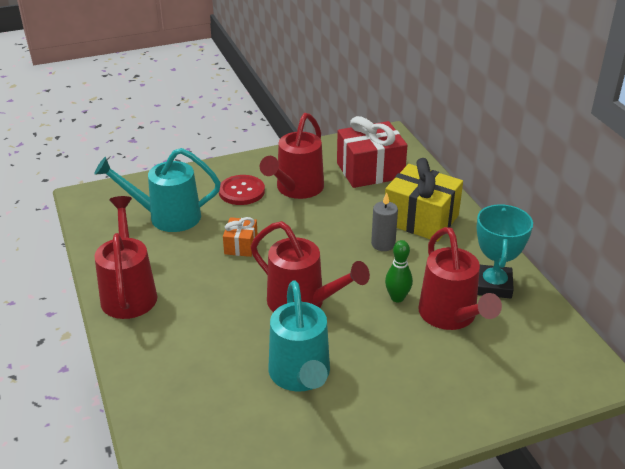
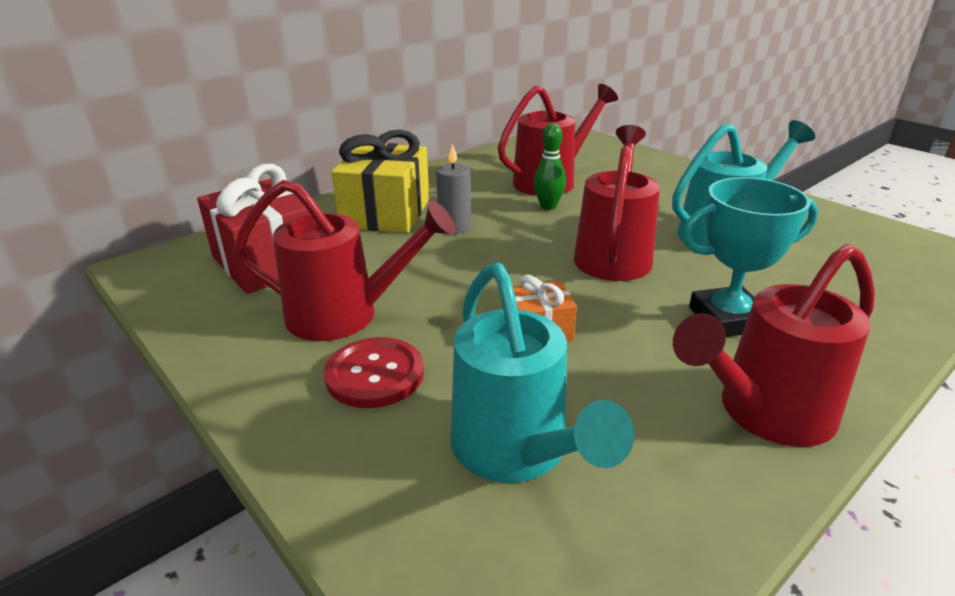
camera: 110 degrees left, 5 degrees down
(493, 285) = (486, 169): turquoise trophy -> turquoise trophy (727, 319)

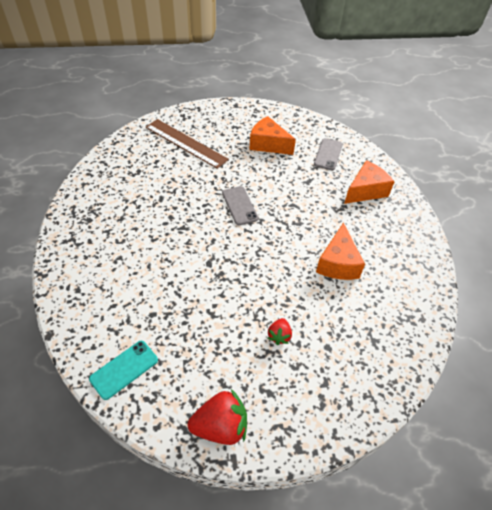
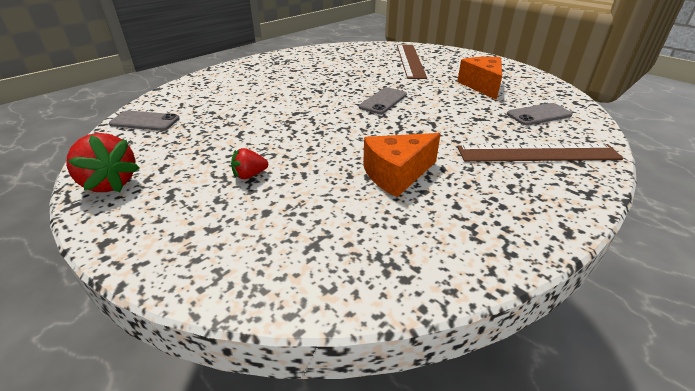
camera: 55 degrees right, 15 degrees down
(124, 369) = (145, 121): turquoise phone -> grey phone
(365, 191) = (538, 153): orange cheese -> brown ruler

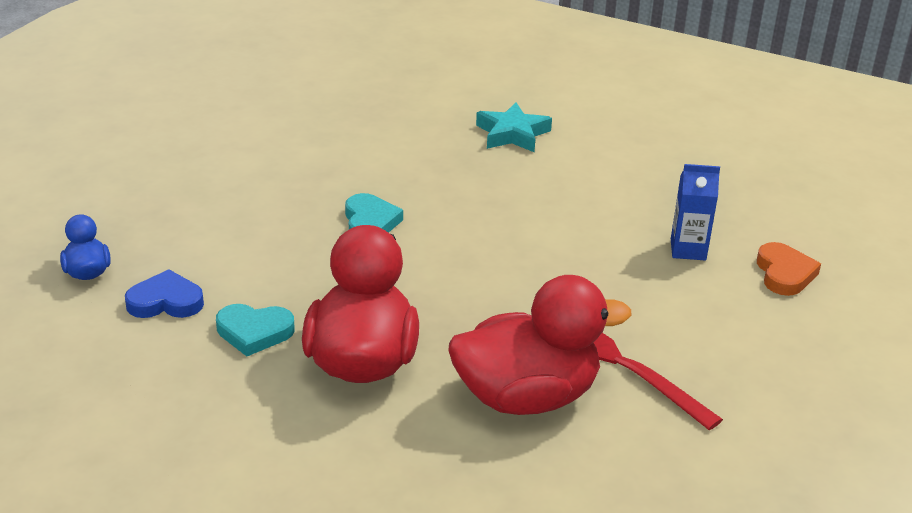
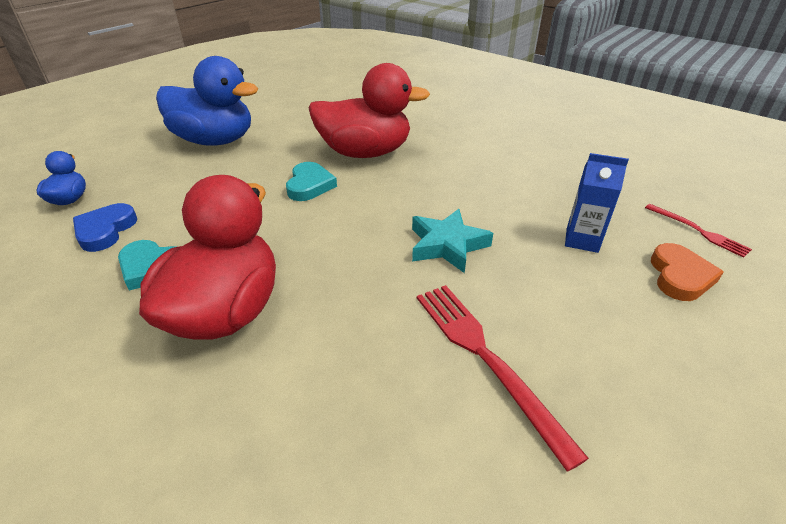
camera: 15 degrees right, 5 degrees up
(166, 301) = (105, 230): blue heart -> blue heart turned 90 degrees counterclockwise
(211, 176) = (215, 141): none -> blue duck
(512, 134) = (454, 133): turquoise star -> turquoise star (447, 245)
(527, 397) = (366, 381): red duck -> red duck (365, 153)
(800, 226) = (698, 231): none -> red fork

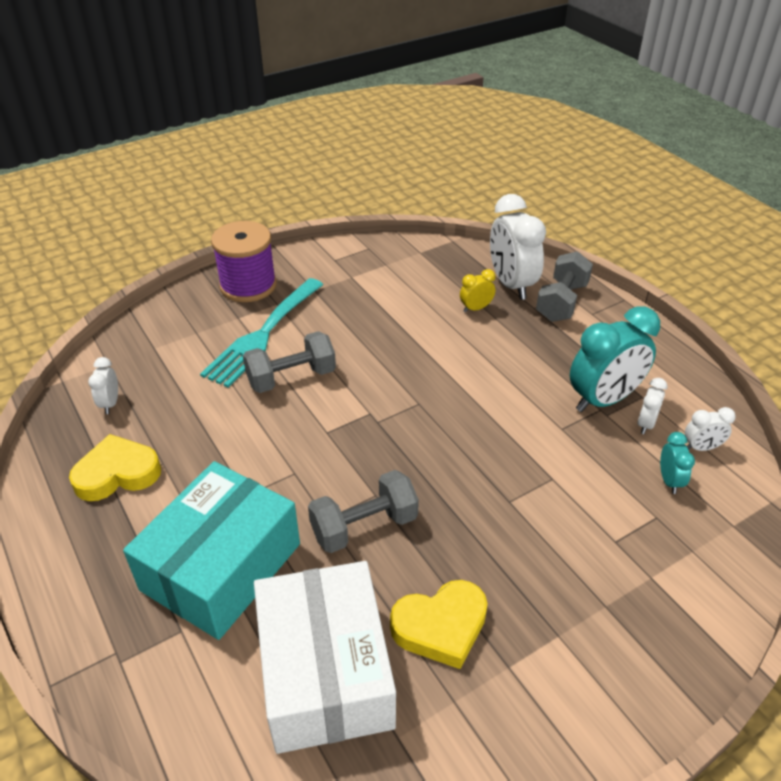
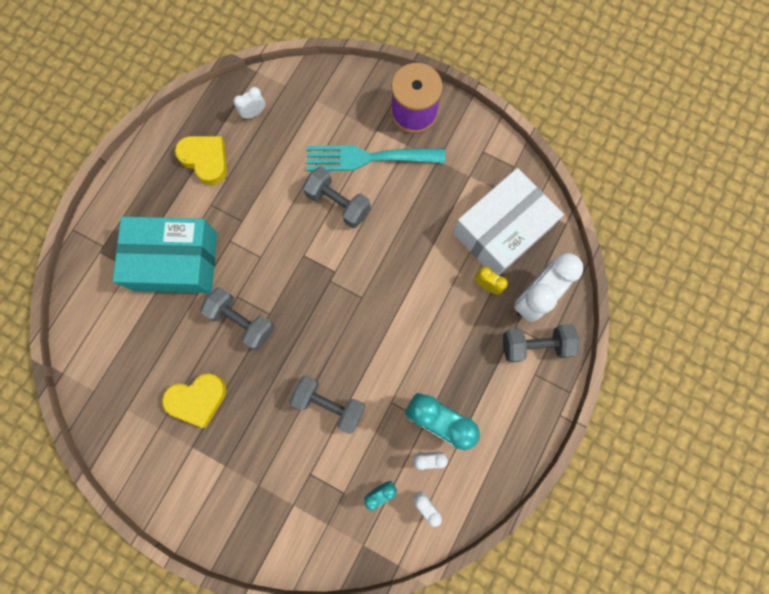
camera: 60 degrees right, 35 degrees up
(325, 672) = (142, 354): white box -> white box (501, 230)
(441, 626) = (198, 399): yellow heart -> yellow heart turned 60 degrees counterclockwise
(532, 484) = (329, 404): none -> grey dumbbell

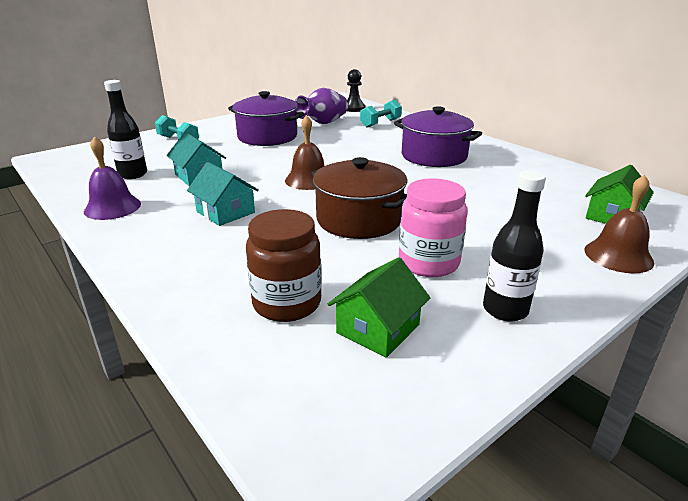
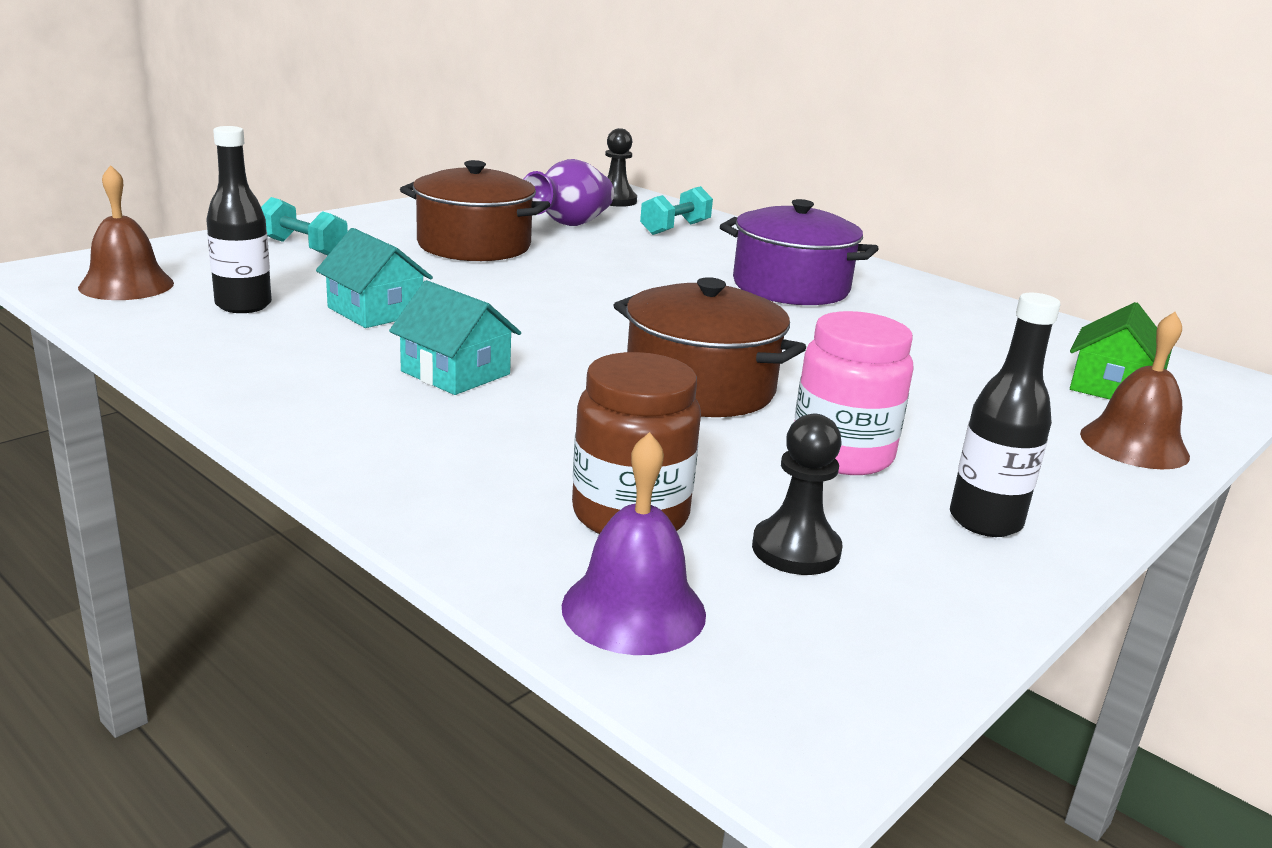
camera: 10 degrees left, 5 degrees down
(112, 207) = (234, 362): purple bell -> purple bell (633, 609)
(267, 137) = (474, 245): purple pot -> brown pot
(308, 180) = (584, 321): brown bell -> brown bell (126, 285)
(378, 329) = (796, 550): green house -> black pawn

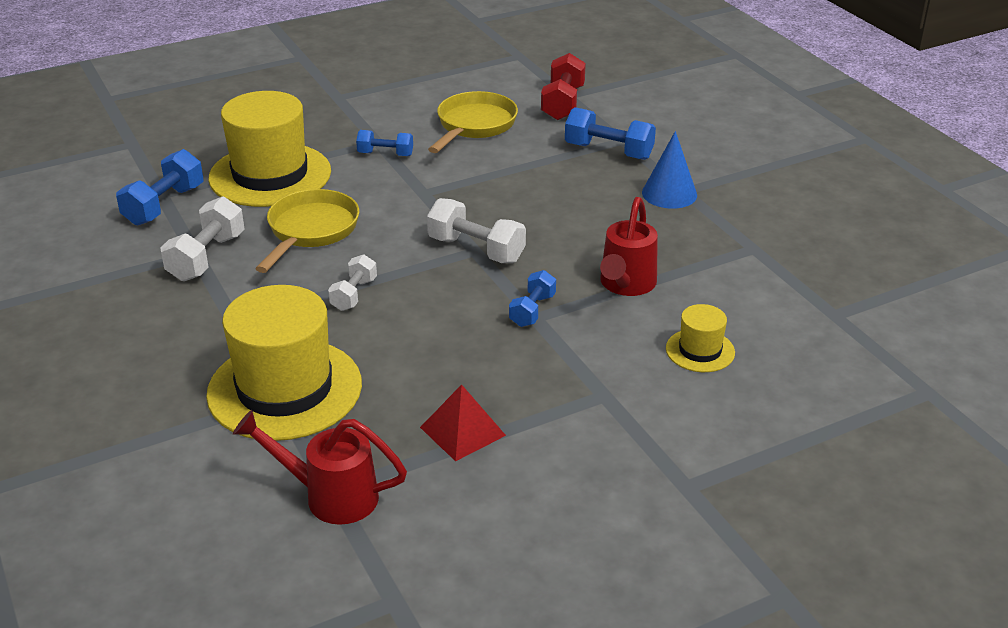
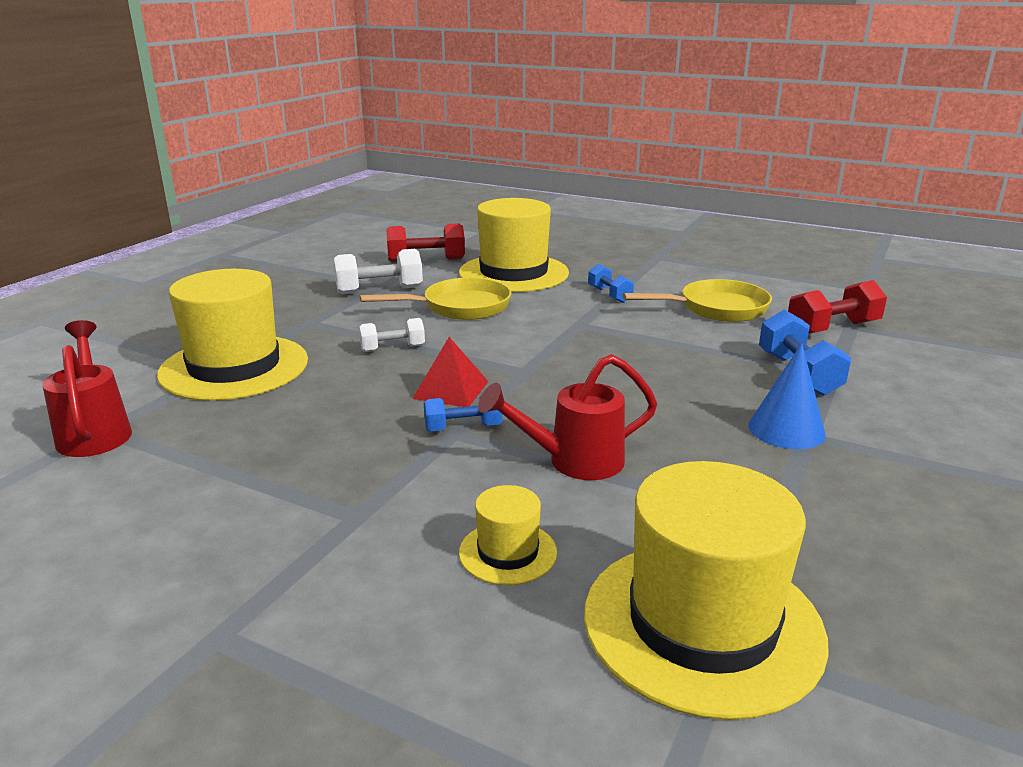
camera: 55 degrees right, 10 degrees down
(164, 205) = (426, 260): blue dumbbell -> red dumbbell
(462, 431) = (230, 458): red pyramid -> red pyramid (451, 390)
(476, 250) = (526, 371): white dumbbell -> none
(815, 315) = (702, 624): none -> yellow hat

▶ _Your goal_
Only the lines starting at the one that includes "(532, 484) = (329, 404): none" and ending at the one that includes "(308, 180) = (584, 321): brown" should be retyped, exactly, from the records above; no pictures.

▶ _Result_
(532, 484) = (329, 404): none -> grey dumbbell

camera: 10 degrees left, 5 degrees down
(112, 207) = (234, 362): purple bell -> purple bell (633, 609)
(267, 137) = (474, 245): purple pot -> brown pot
(308, 180) = (584, 321): brown bell -> brown bell (126, 285)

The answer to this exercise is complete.